• _WHAT IS NEEDED_
From the entries below, copy every line where the string "blue" appears.
+++ PROVIDED RECORDS +++
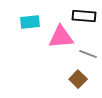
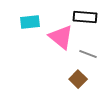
black rectangle: moved 1 px right, 1 px down
pink triangle: rotated 44 degrees clockwise
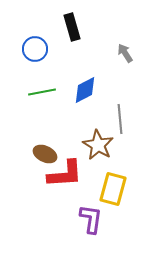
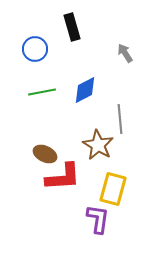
red L-shape: moved 2 px left, 3 px down
purple L-shape: moved 7 px right
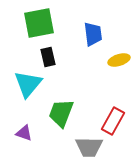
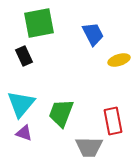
blue trapezoid: rotated 20 degrees counterclockwise
black rectangle: moved 24 px left, 1 px up; rotated 12 degrees counterclockwise
cyan triangle: moved 7 px left, 20 px down
red rectangle: rotated 40 degrees counterclockwise
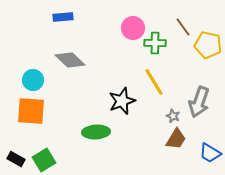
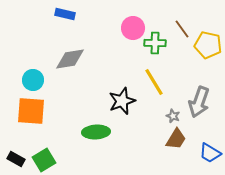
blue rectangle: moved 2 px right, 3 px up; rotated 18 degrees clockwise
brown line: moved 1 px left, 2 px down
gray diamond: moved 1 px up; rotated 52 degrees counterclockwise
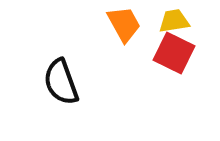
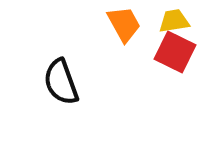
red square: moved 1 px right, 1 px up
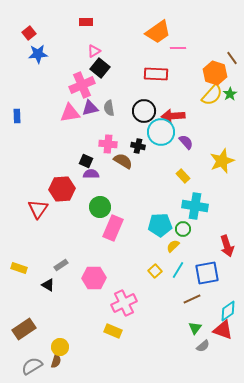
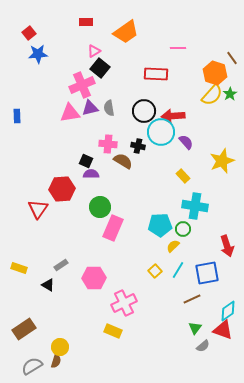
orange trapezoid at (158, 32): moved 32 px left
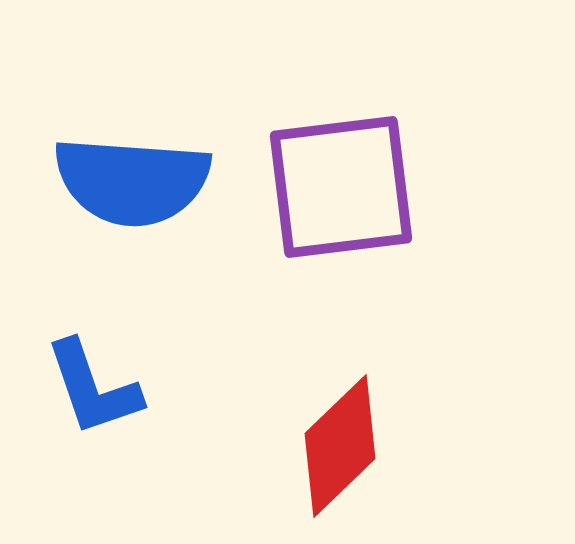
+++
• _TASK ANSWER_
blue trapezoid: rotated 20 degrees counterclockwise
blue rectangle: moved 2 px right, 3 px up; rotated 18 degrees clockwise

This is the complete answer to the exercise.